(Scene change data)
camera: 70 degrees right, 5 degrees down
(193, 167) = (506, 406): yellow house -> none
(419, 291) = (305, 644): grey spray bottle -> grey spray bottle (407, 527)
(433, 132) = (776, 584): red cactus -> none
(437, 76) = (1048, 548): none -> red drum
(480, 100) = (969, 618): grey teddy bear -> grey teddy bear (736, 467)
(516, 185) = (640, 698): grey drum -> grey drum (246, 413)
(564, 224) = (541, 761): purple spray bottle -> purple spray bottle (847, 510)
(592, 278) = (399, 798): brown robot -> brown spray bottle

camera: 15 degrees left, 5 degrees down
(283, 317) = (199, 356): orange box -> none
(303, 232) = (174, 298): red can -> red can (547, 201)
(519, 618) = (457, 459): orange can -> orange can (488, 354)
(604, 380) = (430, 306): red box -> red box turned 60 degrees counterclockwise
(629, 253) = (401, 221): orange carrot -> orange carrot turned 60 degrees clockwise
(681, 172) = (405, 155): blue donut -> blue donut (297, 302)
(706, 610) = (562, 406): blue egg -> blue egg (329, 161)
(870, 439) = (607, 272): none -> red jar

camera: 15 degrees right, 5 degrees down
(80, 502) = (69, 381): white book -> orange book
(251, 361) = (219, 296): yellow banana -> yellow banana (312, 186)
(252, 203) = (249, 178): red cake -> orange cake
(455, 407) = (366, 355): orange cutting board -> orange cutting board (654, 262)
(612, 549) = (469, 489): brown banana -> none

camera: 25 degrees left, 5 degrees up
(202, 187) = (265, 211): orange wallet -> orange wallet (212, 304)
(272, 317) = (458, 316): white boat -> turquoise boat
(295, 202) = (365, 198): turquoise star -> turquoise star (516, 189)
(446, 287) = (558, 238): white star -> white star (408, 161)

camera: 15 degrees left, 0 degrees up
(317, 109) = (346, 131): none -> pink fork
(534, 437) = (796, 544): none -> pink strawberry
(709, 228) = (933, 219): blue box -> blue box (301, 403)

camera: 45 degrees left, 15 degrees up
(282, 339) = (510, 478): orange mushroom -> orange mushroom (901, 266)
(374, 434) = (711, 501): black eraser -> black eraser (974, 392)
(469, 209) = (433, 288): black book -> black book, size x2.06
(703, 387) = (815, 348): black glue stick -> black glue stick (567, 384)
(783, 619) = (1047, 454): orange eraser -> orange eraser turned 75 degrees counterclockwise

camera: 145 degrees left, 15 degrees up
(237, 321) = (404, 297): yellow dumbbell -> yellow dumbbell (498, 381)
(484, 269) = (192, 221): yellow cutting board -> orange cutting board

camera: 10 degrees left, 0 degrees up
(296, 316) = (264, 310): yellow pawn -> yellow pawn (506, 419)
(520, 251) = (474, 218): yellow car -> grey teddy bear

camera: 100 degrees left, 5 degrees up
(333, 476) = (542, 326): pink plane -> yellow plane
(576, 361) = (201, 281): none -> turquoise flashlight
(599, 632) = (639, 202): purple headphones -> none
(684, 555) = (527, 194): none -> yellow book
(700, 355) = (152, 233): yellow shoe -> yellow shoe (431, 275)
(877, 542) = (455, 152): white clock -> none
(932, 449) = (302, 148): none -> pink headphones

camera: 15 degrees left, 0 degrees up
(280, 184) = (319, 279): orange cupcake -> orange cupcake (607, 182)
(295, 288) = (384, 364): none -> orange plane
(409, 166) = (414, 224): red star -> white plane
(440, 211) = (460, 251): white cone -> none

**Task requirements:**
The span to give again runs from the line with "(295, 288) = (384, 364): none -> orange plane" through the last line of the records above; reproduce it exactly and nothing more.

**Response:**
(295, 288) = (384, 364): none -> orange plane
(409, 166) = (414, 224): red star -> white plane
(440, 211) = (460, 251): white cone -> none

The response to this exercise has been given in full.